== RECORD EXCERPTS ==

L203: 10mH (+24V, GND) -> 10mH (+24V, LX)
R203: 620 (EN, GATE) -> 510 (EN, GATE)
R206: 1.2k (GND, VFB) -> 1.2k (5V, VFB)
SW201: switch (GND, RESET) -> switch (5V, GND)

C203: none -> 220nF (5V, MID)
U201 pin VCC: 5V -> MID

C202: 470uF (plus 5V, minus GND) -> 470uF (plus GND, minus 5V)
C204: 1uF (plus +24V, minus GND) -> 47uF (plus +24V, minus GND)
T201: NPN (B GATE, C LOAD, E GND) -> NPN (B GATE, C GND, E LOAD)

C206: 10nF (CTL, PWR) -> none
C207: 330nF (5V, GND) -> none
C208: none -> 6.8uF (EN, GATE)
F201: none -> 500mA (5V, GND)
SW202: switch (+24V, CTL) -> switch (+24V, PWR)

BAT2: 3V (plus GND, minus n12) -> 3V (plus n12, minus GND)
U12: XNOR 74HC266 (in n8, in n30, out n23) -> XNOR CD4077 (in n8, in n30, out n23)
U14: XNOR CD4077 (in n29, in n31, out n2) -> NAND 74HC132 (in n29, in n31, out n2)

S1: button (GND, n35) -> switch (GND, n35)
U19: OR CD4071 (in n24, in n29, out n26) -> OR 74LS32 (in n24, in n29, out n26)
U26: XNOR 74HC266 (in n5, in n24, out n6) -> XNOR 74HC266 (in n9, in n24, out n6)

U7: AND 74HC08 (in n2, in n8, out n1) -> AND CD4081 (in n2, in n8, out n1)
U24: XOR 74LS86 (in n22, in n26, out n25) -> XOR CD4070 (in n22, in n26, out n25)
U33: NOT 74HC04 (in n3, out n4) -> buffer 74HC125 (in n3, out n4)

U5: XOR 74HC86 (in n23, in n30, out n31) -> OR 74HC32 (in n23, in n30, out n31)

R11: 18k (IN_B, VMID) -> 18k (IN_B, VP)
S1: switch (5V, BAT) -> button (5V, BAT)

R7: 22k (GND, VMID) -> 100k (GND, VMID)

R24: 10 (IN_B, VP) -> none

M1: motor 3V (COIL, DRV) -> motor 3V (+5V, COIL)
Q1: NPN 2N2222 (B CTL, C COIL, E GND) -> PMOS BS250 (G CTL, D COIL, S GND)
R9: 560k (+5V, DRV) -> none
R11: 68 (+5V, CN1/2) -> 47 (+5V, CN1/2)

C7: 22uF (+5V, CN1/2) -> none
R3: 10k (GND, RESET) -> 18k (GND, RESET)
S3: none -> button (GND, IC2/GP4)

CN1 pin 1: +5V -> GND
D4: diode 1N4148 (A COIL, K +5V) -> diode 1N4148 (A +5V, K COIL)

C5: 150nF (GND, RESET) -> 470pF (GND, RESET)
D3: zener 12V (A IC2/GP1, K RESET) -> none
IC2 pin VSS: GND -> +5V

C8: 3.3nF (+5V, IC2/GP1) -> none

===

__DIRECTIONS__
Only a number is wanted here: how many lines above hold the string "RESET"?

__TASK RESULT__
4